WHAT THE EXERCISE ASKS: State how many lines of the rows below contain the string "building". Give only the number.

Dataset entries:
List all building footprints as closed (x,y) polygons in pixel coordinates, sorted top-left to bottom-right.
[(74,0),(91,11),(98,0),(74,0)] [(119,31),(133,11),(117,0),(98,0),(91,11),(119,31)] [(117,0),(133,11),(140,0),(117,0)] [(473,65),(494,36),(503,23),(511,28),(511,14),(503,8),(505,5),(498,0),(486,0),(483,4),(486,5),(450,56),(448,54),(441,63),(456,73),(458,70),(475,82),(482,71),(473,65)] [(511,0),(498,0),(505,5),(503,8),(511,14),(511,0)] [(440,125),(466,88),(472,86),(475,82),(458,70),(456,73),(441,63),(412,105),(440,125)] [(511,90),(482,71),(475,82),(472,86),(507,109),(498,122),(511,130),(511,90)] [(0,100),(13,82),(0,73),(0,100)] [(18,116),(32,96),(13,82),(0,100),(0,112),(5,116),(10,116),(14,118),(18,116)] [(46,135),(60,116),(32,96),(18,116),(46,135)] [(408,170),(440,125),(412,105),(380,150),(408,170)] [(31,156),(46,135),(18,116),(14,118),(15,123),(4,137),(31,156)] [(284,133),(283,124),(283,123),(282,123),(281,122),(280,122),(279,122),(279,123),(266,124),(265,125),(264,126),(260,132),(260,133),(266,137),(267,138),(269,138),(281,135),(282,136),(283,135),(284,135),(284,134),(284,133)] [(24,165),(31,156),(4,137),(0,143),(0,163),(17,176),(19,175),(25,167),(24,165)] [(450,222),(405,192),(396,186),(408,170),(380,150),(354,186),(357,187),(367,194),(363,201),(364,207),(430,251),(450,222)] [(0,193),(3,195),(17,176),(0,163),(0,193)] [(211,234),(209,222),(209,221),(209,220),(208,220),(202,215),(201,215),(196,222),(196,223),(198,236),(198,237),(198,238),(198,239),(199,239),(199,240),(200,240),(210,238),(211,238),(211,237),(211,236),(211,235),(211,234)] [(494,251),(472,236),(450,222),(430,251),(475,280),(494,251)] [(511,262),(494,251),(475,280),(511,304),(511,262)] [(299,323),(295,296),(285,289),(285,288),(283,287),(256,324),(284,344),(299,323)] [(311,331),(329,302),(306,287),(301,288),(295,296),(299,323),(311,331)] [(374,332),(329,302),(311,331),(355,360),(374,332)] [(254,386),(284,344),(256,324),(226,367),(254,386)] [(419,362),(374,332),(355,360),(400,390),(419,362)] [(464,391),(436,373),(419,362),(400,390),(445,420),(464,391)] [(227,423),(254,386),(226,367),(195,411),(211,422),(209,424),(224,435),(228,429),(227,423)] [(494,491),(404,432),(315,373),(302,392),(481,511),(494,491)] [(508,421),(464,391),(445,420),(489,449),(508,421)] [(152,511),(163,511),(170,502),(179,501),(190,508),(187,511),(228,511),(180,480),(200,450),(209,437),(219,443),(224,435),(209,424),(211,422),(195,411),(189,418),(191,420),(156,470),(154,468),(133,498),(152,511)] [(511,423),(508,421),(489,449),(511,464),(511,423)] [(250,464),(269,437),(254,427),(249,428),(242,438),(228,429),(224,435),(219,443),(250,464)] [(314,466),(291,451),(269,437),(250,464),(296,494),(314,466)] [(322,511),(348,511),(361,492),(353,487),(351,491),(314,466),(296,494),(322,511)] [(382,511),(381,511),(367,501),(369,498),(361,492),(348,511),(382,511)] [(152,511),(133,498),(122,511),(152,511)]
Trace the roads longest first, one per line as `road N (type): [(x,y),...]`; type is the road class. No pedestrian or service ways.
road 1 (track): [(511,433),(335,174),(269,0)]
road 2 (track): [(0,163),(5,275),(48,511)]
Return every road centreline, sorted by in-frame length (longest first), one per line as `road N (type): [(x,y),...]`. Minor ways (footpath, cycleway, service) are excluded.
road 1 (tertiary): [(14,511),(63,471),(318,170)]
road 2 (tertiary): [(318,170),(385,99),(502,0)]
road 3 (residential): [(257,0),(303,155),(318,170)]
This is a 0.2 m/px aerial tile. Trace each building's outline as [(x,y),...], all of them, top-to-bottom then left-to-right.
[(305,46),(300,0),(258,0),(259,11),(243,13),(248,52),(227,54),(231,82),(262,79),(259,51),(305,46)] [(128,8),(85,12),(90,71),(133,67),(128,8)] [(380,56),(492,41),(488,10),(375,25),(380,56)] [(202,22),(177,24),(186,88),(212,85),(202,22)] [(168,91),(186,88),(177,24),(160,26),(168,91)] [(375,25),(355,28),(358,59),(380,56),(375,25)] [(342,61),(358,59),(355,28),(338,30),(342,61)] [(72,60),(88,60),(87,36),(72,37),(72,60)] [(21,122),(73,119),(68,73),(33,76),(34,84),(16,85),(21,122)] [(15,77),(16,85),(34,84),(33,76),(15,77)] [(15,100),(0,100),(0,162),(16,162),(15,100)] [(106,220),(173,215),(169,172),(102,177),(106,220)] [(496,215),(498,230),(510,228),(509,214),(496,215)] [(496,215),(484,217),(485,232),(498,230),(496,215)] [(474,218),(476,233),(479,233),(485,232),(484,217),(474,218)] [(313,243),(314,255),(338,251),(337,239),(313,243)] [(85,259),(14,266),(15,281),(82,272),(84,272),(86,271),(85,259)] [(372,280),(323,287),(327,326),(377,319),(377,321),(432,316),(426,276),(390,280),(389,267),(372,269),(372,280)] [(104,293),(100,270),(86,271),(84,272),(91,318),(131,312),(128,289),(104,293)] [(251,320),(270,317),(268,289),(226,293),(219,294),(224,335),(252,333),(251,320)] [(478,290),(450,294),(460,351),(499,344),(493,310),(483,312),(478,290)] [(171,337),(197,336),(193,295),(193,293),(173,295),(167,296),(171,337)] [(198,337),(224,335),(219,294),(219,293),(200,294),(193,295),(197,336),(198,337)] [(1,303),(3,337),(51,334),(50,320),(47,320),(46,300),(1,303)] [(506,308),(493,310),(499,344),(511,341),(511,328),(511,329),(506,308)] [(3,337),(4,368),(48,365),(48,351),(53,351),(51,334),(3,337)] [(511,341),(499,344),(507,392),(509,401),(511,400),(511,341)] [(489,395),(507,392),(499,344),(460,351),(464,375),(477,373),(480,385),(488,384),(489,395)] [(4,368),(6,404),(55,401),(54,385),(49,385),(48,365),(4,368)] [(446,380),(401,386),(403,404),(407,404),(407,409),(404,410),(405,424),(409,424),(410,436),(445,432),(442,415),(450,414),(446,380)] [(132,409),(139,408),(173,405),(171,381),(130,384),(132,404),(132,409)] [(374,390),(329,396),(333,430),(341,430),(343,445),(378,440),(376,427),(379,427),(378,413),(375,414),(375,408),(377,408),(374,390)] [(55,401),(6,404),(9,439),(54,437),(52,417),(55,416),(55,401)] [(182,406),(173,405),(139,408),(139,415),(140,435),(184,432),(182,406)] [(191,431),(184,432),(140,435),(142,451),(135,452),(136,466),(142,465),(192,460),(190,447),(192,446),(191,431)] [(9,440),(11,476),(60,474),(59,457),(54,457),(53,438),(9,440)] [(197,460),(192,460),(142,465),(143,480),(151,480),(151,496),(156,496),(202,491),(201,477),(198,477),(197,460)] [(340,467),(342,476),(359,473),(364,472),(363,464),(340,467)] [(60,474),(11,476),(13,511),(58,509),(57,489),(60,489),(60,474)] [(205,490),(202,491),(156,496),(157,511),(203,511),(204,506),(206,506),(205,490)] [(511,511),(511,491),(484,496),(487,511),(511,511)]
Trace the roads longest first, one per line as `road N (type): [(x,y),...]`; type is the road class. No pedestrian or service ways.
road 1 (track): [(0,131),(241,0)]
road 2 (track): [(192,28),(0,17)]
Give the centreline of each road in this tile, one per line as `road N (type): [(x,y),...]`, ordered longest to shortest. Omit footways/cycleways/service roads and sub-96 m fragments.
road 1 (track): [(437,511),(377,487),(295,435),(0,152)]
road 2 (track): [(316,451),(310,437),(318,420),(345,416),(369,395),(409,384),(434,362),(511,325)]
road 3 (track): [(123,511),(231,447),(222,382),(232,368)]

EXERCISE RESPONSE: 2